Problem requirements. Determine how many lines in the records below contain "white", then state that number alone.

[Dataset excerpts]
--- START ---

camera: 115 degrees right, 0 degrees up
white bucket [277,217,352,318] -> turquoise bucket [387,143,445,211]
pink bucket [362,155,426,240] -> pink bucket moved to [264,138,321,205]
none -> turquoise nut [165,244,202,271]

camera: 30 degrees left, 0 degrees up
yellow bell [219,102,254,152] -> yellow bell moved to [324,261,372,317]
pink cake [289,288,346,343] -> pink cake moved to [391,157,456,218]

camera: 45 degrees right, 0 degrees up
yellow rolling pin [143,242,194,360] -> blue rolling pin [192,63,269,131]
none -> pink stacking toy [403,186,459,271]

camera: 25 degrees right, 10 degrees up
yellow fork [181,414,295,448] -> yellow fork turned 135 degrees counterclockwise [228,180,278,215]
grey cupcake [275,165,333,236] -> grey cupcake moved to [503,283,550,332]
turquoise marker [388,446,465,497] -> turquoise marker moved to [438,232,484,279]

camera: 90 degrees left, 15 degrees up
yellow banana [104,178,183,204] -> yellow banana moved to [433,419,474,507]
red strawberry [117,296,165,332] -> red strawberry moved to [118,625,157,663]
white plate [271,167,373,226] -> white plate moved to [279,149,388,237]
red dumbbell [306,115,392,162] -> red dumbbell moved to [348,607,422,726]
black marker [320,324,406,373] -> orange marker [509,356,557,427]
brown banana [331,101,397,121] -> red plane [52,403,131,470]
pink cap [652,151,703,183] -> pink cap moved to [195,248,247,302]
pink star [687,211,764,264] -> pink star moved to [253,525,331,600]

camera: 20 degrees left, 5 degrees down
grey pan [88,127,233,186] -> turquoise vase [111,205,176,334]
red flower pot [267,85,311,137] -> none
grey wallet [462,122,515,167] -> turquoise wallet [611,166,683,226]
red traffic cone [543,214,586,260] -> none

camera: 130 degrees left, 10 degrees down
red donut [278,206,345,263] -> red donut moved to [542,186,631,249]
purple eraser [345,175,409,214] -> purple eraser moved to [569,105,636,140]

--- END ---

Answer for the task. 2